The records below are to be restated word for word, with their images omitted.

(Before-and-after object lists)
----

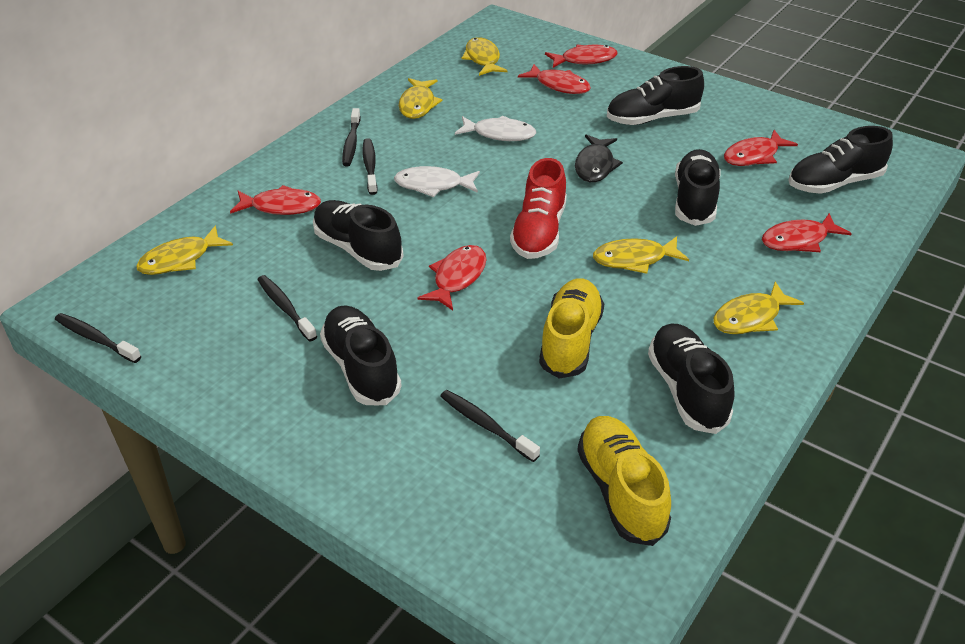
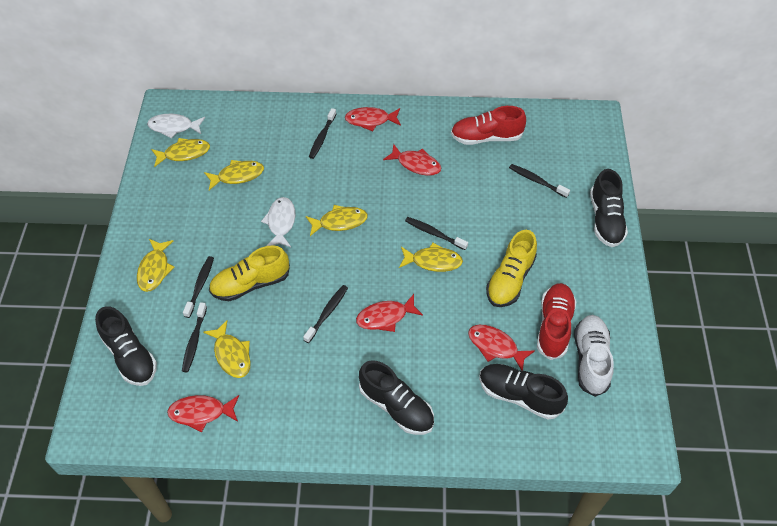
black fish: 1 -> 0
black shoe: 6 -> 4
black toothbrush: 5 -> 6
red fish: 6 -> 5
red shoe: 1 -> 2
white shoe: 0 -> 1
yellow fish: 5 -> 6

----

▸ COMPLETED EXERCISE
black fish: 1 -> 0
black shoe: 6 -> 4
black toothbrush: 5 -> 6
red fish: 6 -> 5
red shoe: 1 -> 2
white shoe: 0 -> 1
yellow fish: 5 -> 6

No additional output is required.